» REQUIRED ACTION: Omit the images and reproduce the rest of the entries exactly.

(Stored data entries)
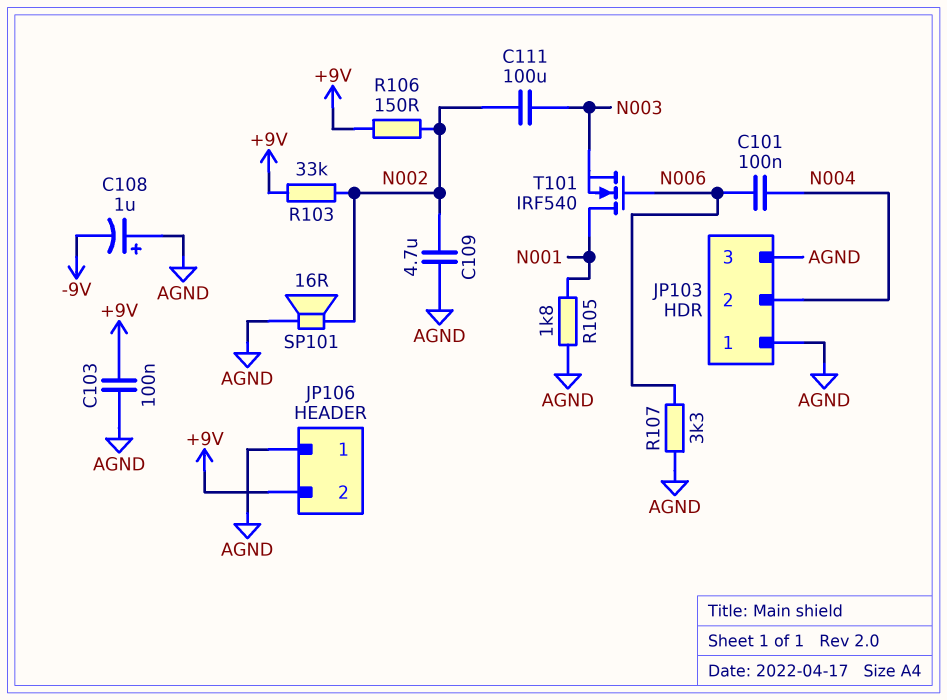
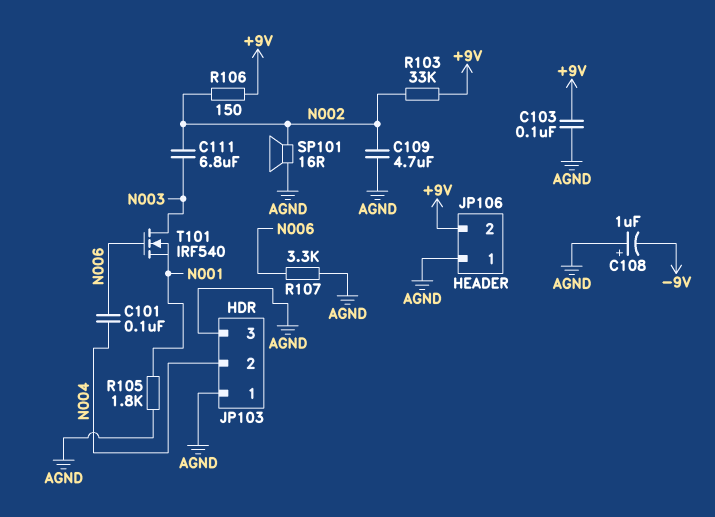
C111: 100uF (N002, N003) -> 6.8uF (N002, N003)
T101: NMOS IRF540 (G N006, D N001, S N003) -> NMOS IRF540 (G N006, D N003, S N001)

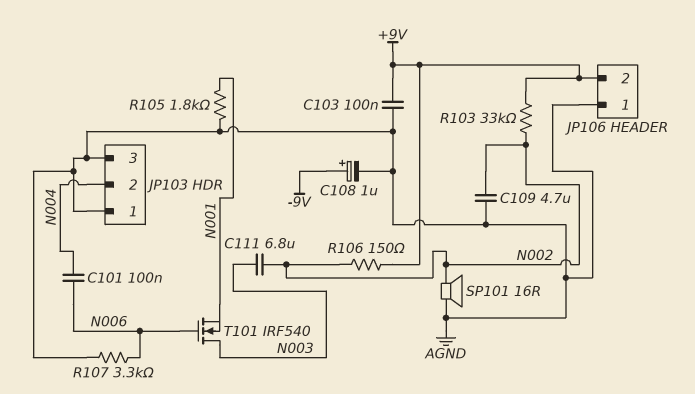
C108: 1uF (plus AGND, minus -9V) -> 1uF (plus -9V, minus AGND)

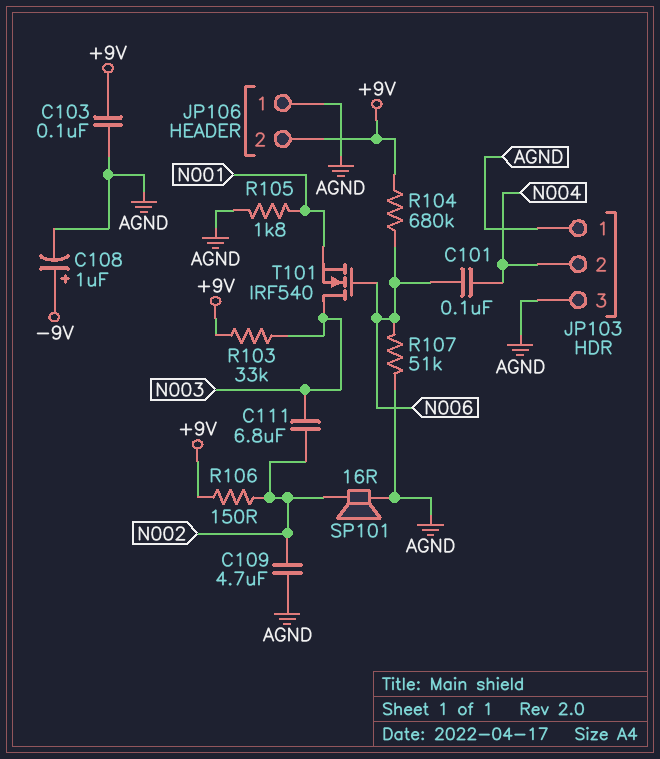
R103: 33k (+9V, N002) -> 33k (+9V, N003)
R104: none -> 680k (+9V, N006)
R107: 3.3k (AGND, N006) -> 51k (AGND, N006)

» EXERCISE ANSWER:
C111: 100uF (N002, N003) -> 6.8uF (N002, N003)
T101: NMOS IRF540 (G N006, D N001, S N003) -> NMOS IRF540 (G N006, D N003, S N001)

C108: 1uF (plus AGND, minus -9V) -> 1uF (plus -9V, minus AGND)

R103: 33k (+9V, N002) -> 33k (+9V, N003)
R104: none -> 680k (+9V, N006)
R107: 3.3k (AGND, N006) -> 51k (AGND, N006)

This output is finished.